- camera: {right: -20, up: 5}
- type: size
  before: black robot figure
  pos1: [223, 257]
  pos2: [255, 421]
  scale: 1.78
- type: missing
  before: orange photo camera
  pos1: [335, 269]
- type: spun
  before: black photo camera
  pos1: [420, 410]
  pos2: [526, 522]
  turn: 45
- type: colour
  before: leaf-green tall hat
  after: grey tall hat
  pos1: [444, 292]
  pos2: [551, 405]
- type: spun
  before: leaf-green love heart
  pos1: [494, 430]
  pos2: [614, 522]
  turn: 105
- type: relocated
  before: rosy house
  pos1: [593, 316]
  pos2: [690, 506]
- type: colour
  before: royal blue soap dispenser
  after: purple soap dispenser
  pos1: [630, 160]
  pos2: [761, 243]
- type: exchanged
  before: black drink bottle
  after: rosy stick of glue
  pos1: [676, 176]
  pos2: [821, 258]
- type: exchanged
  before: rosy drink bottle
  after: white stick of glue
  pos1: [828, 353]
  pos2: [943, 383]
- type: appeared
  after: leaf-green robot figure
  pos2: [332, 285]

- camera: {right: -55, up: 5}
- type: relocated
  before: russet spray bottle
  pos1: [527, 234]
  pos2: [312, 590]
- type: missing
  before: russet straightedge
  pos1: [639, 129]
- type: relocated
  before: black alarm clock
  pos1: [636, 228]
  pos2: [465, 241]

★ ★ ★ ★ ★ ★ ★

> _ASSIGNMENT_
Write the material out again in its entirety, exactly as shown.

> _TASK OUTPUT_
- camera: {right: -20, up: 5}
- type: size
  before: black robot figure
  pos1: [223, 257]
  pos2: [255, 421]
  scale: 1.78
- type: missing
  before: orange photo camera
  pos1: [335, 269]
- type: spun
  before: black photo camera
  pos1: [420, 410]
  pos2: [526, 522]
  turn: 45
- type: colour
  before: leaf-green tall hat
  after: grey tall hat
  pos1: [444, 292]
  pos2: [551, 405]
- type: spun
  before: leaf-green love heart
  pos1: [494, 430]
  pos2: [614, 522]
  turn: 105
- type: relocated
  before: rosy house
  pos1: [593, 316]
  pos2: [690, 506]
- type: colour
  before: royal blue soap dispenser
  after: purple soap dispenser
  pos1: [630, 160]
  pos2: [761, 243]
- type: exchanged
  before: black drink bottle
  after: rosy stick of glue
  pos1: [676, 176]
  pos2: [821, 258]
- type: exchanged
  before: rosy drink bottle
  after: white stick of glue
  pos1: [828, 353]
  pos2: [943, 383]
- type: appeared
  after: leaf-green robot figure
  pos2: [332, 285]

- camera: {right: -55, up: 5}
- type: relocated
  before: russet spray bottle
  pos1: [527, 234]
  pos2: [312, 590]
- type: missing
  before: russet straightedge
  pos1: [639, 129]
- type: relocated
  before: black alarm clock
  pos1: [636, 228]
  pos2: [465, 241]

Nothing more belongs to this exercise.